TASK GOAL: The entries below are to be restated exactly, and their images are to be omitted.

Records from a data collection:
——————

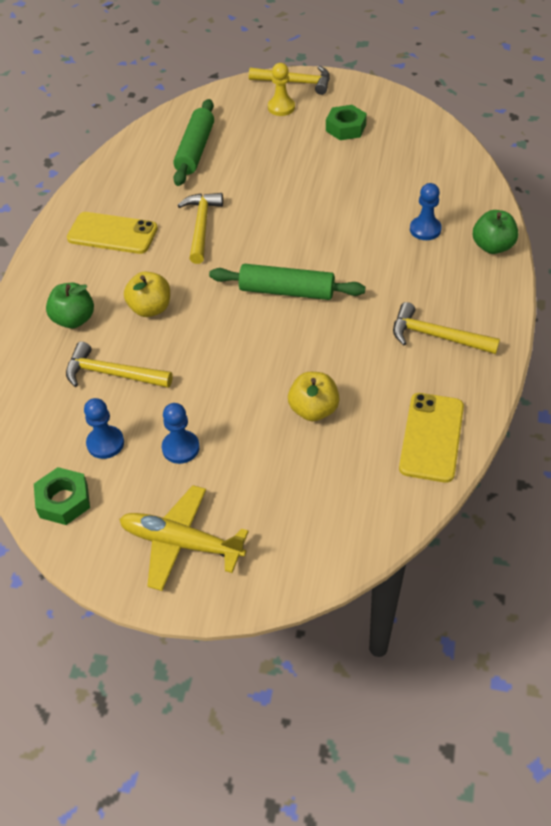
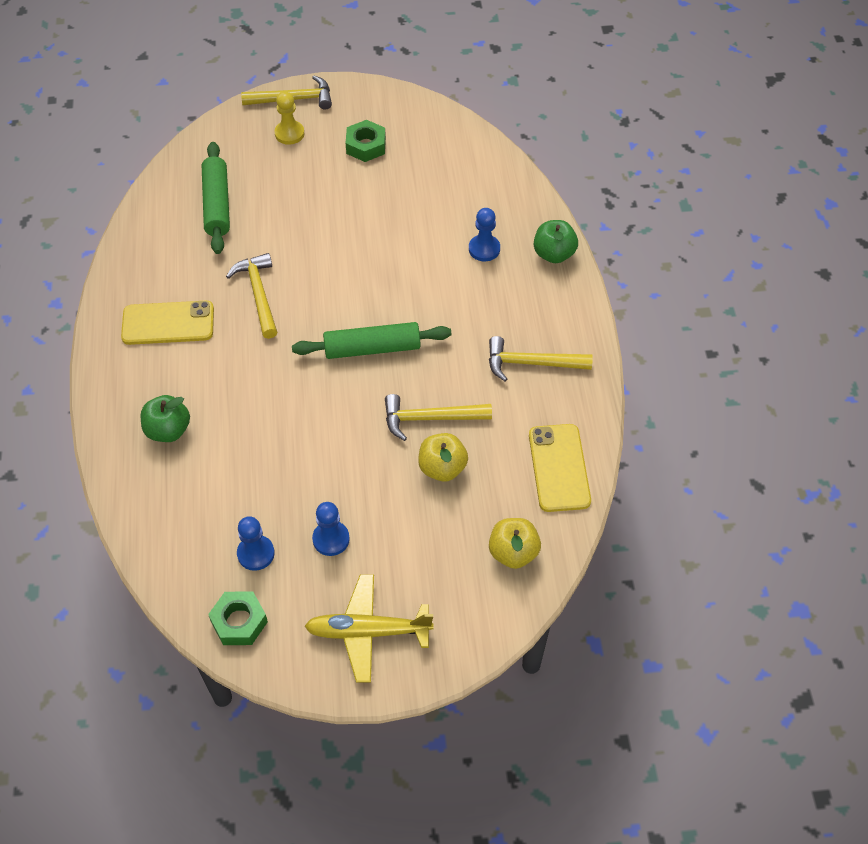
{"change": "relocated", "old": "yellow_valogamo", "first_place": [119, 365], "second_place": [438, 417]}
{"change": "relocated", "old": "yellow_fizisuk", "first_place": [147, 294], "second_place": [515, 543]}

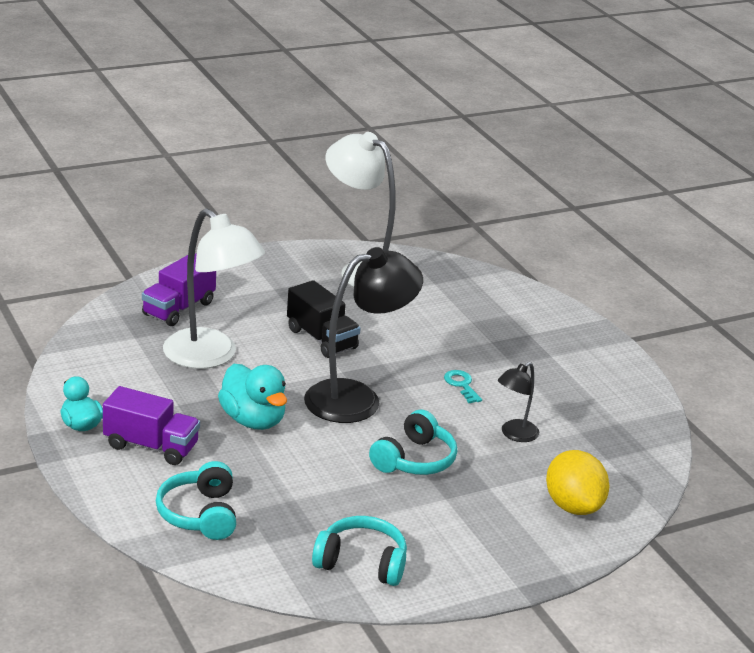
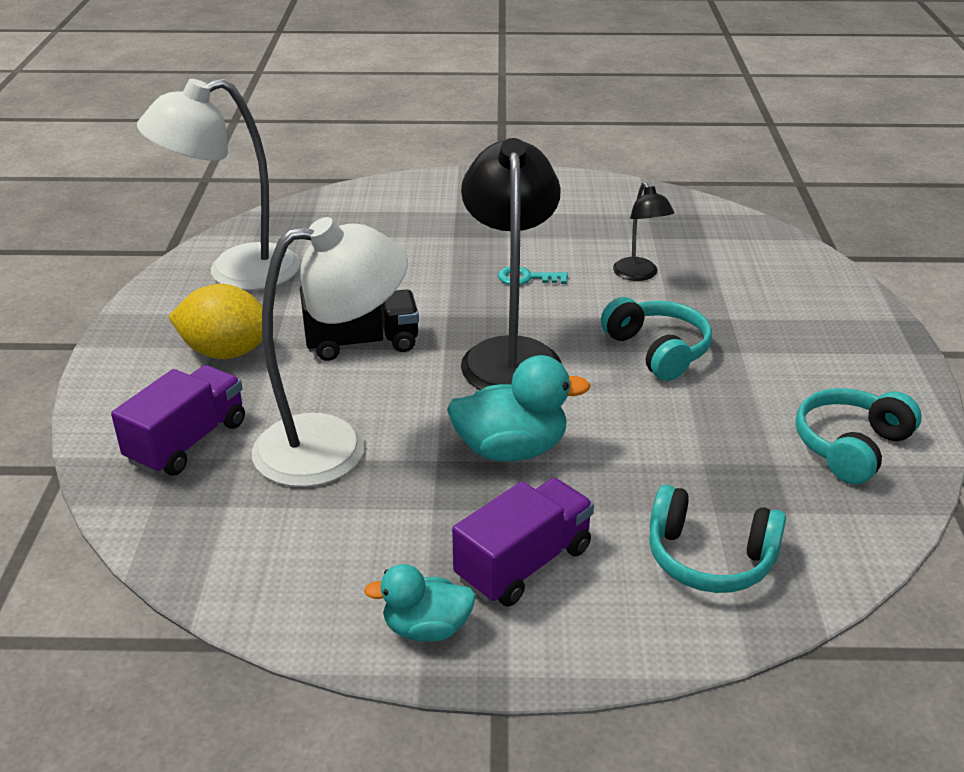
{"change": "spun", "old": "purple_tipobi", "first_place": [179, 289], "second_place": [178, 420], "degrees": -120}
{"change": "relocated", "old": "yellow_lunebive", "first_place": [577, 482], "second_place": [215, 321]}

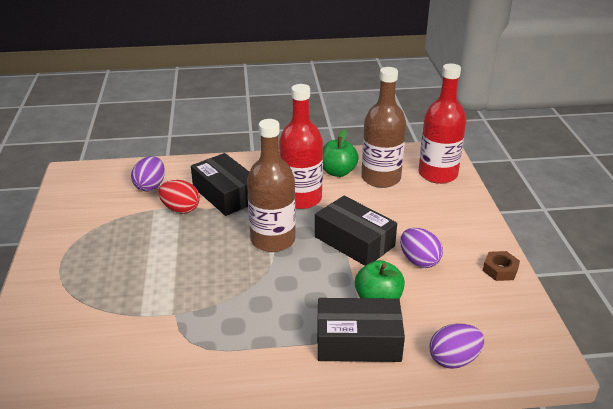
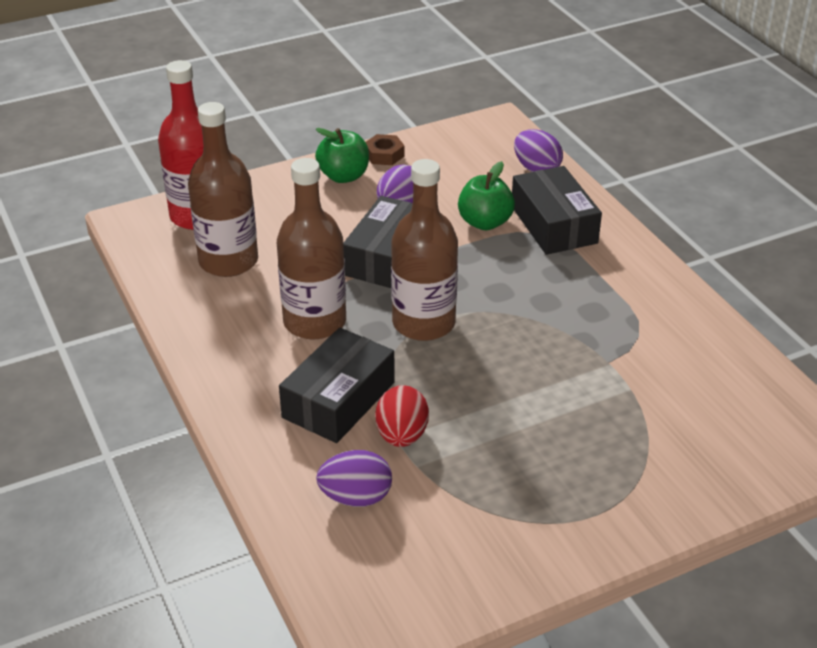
{"change": "colour", "old": "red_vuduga", "new": "brown_vuduga", "first_place": [301, 146], "second_place": [311, 248]}
{"change": "relocated", "old": "green_fizisuk", "first_place": [341, 153], "second_place": [342, 155]}

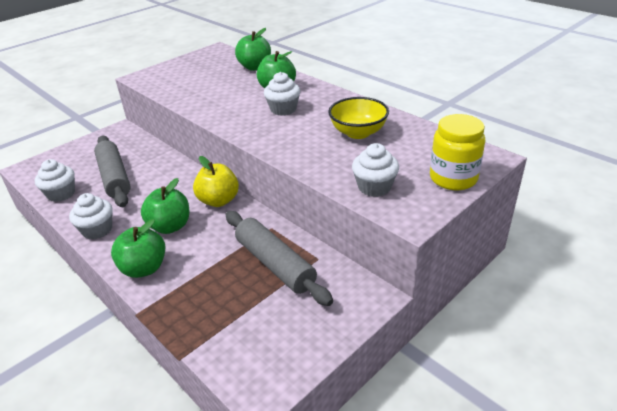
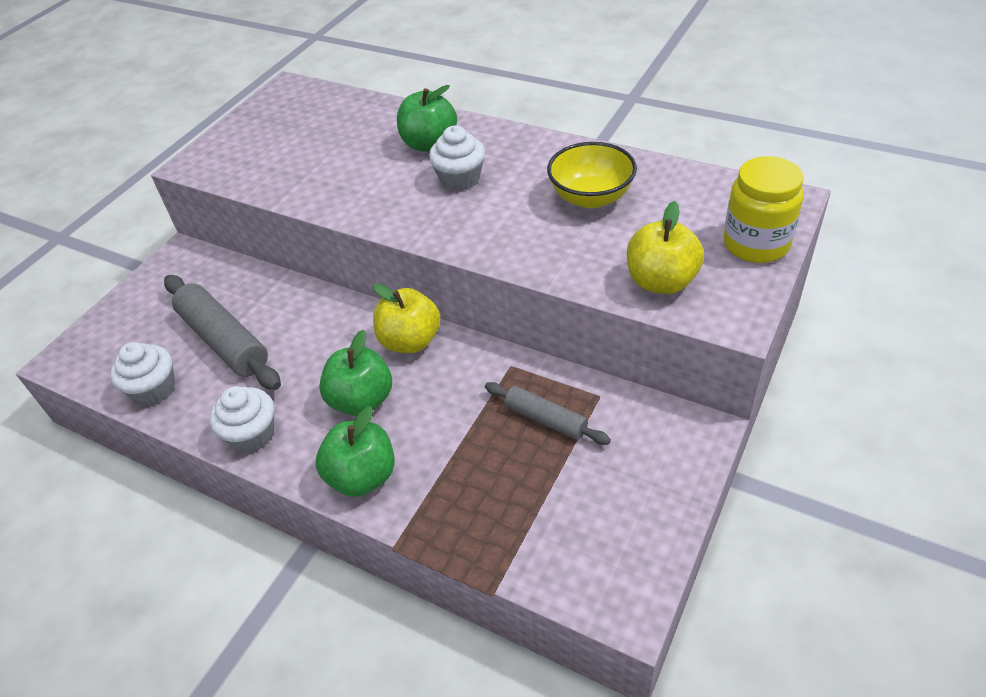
{"change": "size", "old": "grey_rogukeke", "first_place": [279, 258], "second_place": [548, 413], "factor": 0.58}
{"change": "missing", "old": "green_fizisuk", "first_place": [253, 49]}
{"change": "exchanged", "old": "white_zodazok", "new": "yellow_fizisuk", "first_place": [375, 170], "second_place": [665, 247]}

——————

WORKED SOLUTION:
{"change": "relocated", "old": "yellow_valogamo", "first_place": [119, 365], "second_place": [438, 417]}
{"change": "relocated", "old": "yellow_fizisuk", "first_place": [147, 294], "second_place": [515, 543]}

{"change": "spun", "old": "purple_tipobi", "first_place": [179, 289], "second_place": [178, 420], "degrees": -120}
{"change": "relocated", "old": "yellow_lunebive", "first_place": [577, 482], "second_place": [215, 321]}

{"change": "colour", "old": "red_vuduga", "new": "brown_vuduga", "first_place": [301, 146], "second_place": [311, 248]}
{"change": "relocated", "old": "green_fizisuk", "first_place": [341, 153], "second_place": [342, 155]}

{"change": "size", "old": "grey_rogukeke", "first_place": [279, 258], "second_place": [548, 413], "factor": 0.58}
{"change": "missing", "old": "green_fizisuk", "first_place": [253, 49]}
{"change": "exchanged", "old": "white_zodazok", "new": "yellow_fizisuk", "first_place": [375, 170], "second_place": [665, 247]}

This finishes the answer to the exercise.